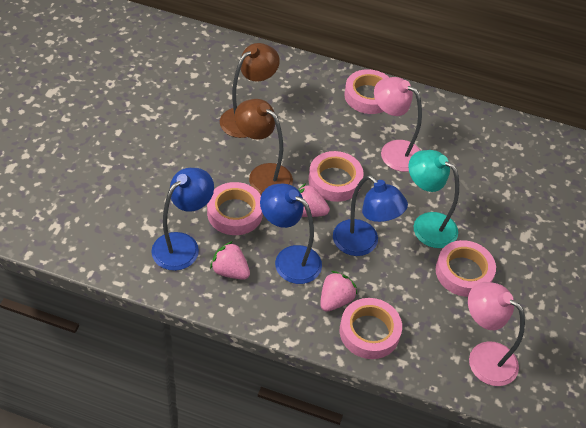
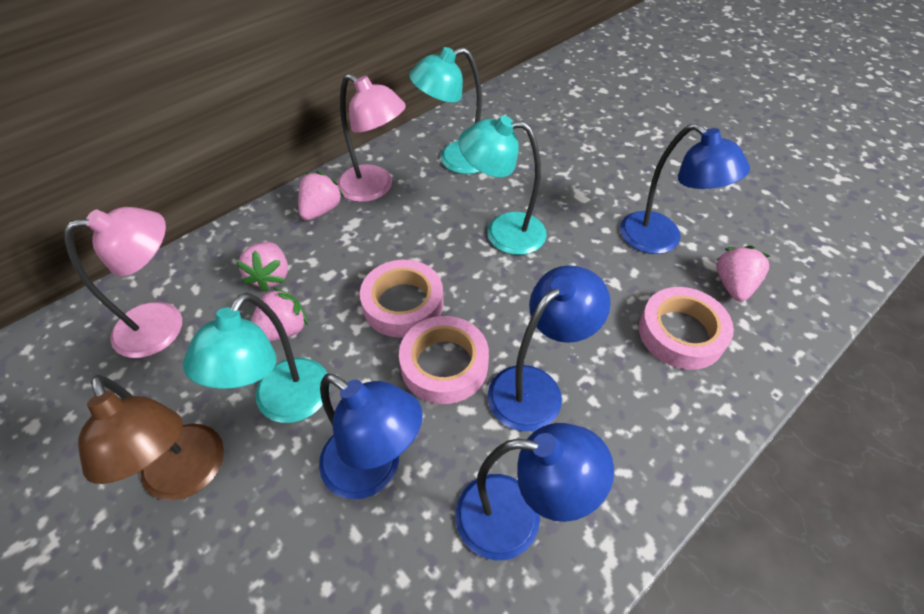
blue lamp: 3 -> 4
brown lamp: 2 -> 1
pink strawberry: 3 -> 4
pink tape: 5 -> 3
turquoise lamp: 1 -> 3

...

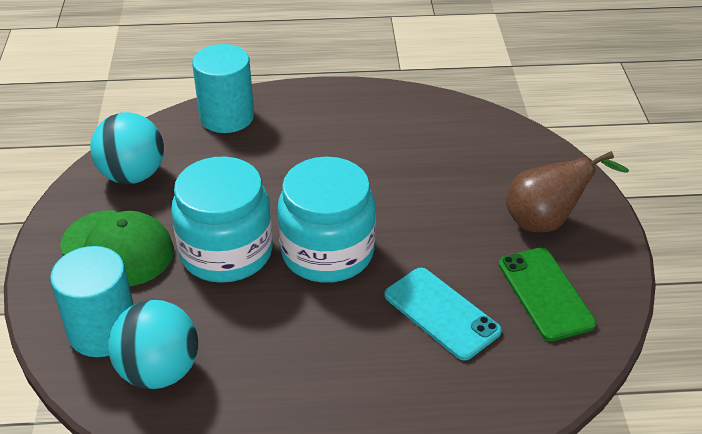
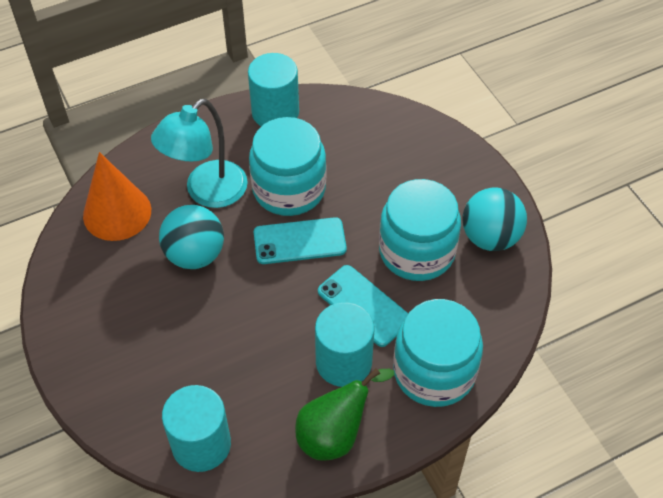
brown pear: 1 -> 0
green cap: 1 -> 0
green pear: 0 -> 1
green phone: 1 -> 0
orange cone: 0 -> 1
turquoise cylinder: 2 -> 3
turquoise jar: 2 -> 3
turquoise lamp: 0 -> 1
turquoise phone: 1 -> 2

Directions for this task -
Lines to set down from above: the line with "green pear: 0 -> 1", the line with "turquoise phone: 1 -> 2", and every line between, each exactly as written.

Response for this exercise -
green pear: 0 -> 1
green phone: 1 -> 0
orange cone: 0 -> 1
turquoise cylinder: 2 -> 3
turquoise jar: 2 -> 3
turquoise lamp: 0 -> 1
turquoise phone: 1 -> 2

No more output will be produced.